**WHAT IS NEEDED**
Search the listing below for the string "none" and show each line that contains it.

**GIVEN ENTRIES**
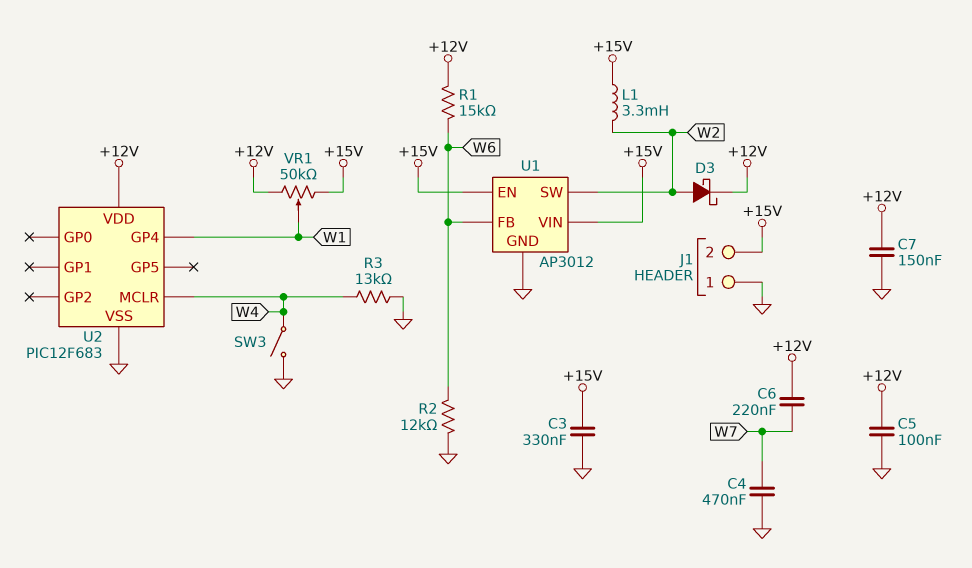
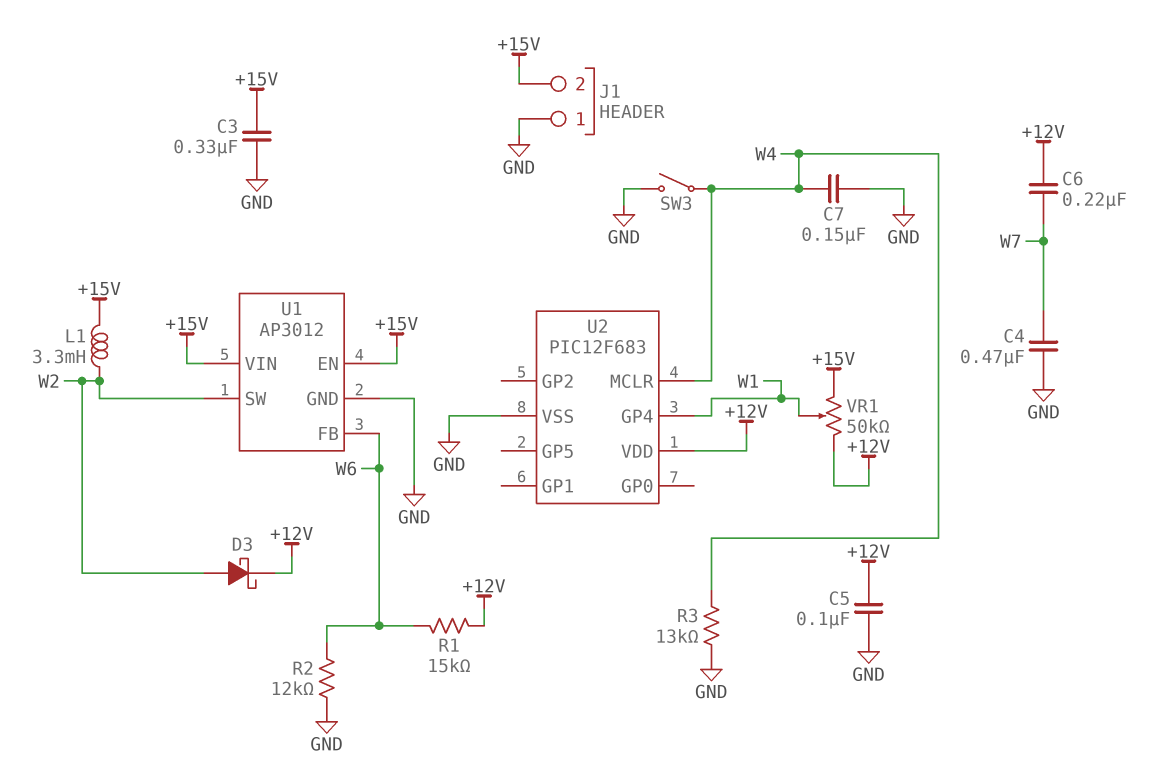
C7: 150nF (+12V, GND) -> 150nF (GND, W4)

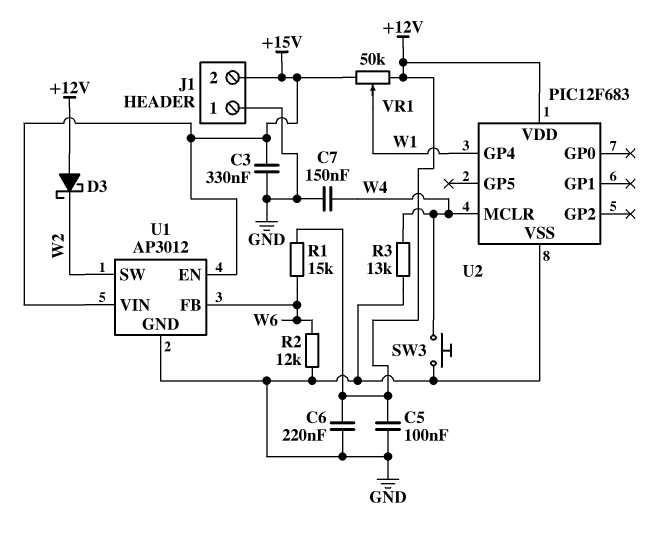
C4: 470nF (GND, W7) -> none
C6: 220nF (+12V, W7) -> 220nF (+12V, GND)
D3: schottky (A W2, K +12V) -> schottky (A +12V, K W2)
L1: 3.3mH (+15V, W2) -> none
SW3: switch (GND, W4) -> button (GND, W4)

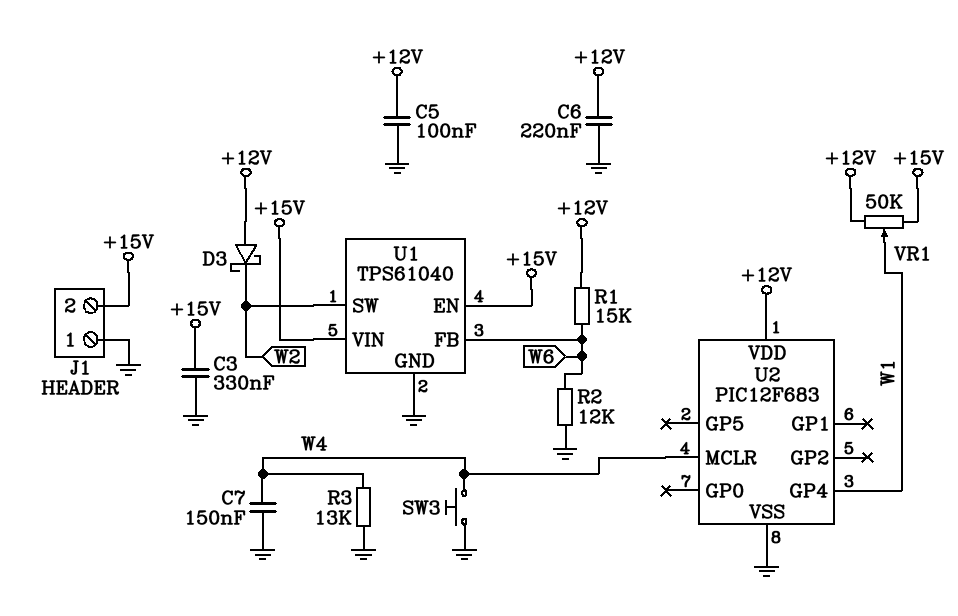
U1: AP3012 -> TPS61040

**ANSWER FOR THIS EXERCISE**
C4: 470nF (GND, W7) -> none
L1: 3.3mH (+15V, W2) -> none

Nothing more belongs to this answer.